• [TASK DESCRIPTION]: Each line in the data holding "light" should be listed.

• [EXERCISE DATA]:
• • • • • • •

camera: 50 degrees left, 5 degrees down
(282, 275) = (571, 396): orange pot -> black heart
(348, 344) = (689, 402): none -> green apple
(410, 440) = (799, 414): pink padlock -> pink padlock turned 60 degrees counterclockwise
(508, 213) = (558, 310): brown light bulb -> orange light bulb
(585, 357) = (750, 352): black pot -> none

• • • • • • •

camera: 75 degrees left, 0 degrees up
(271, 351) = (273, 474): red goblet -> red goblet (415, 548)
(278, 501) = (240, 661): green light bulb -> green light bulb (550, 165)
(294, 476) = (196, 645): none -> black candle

• • • • • • •

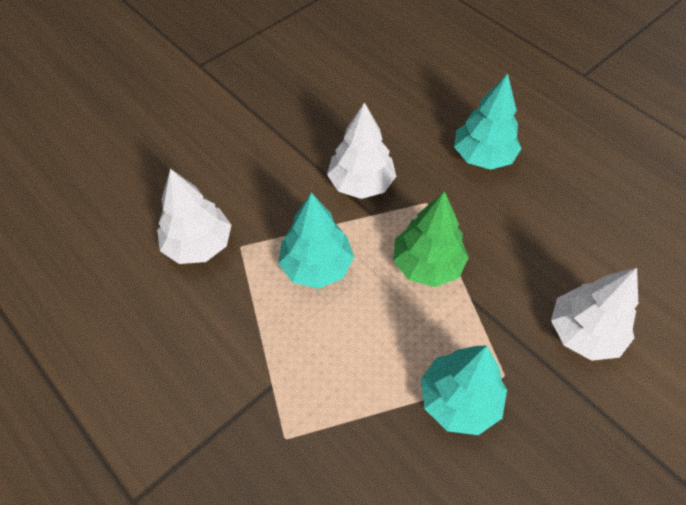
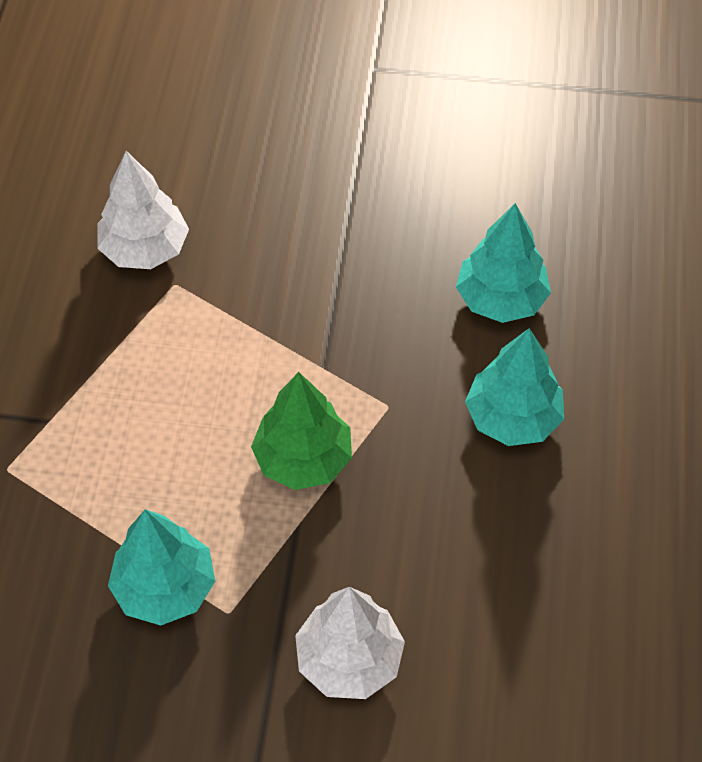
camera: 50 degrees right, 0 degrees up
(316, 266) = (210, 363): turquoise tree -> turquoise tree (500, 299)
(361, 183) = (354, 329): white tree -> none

• • • • • • •

• [RESULT]:
(508, 213) = (558, 310): brown light bulb -> orange light bulb
(278, 501) = (240, 661): green light bulb -> green light bulb (550, 165)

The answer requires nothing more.